# [What is required]
What you produce should be an exact transcription of the data, minus any pictures.

= Beginning of Section =

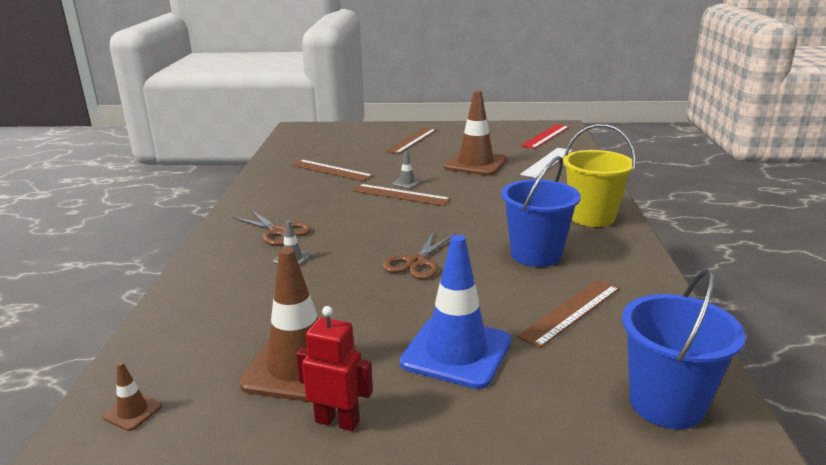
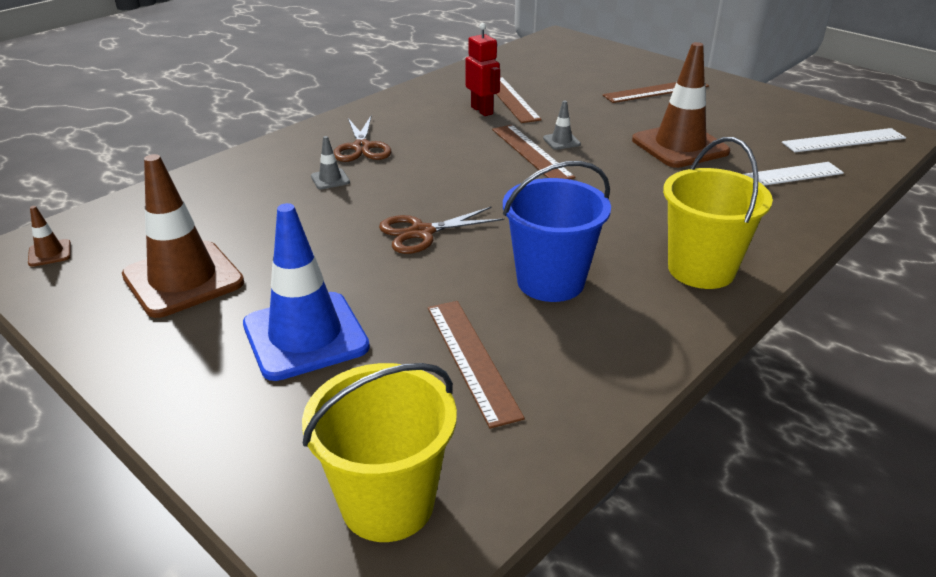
camera: 40 degrees right, 10 degrees up
(337, 421) = (135, 338): red robot -> red robot (482, 110)
(545, 136) = (843, 140): red ruler -> white ruler
(570, 311) = (472, 359): brown ruler -> brown ruler turned 75 degrees clockwise
(666, 404) = (387, 503): blue bucket -> yellow bucket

= End of Section =

# [Exercise solution]
camera: 40 degrees right, 10 degrees up
(337, 421) = (135, 338): red robot -> red robot (482, 110)
(545, 136) = (843, 140): red ruler -> white ruler
(570, 311) = (472, 359): brown ruler -> brown ruler turned 75 degrees clockwise
(666, 404) = (387, 503): blue bucket -> yellow bucket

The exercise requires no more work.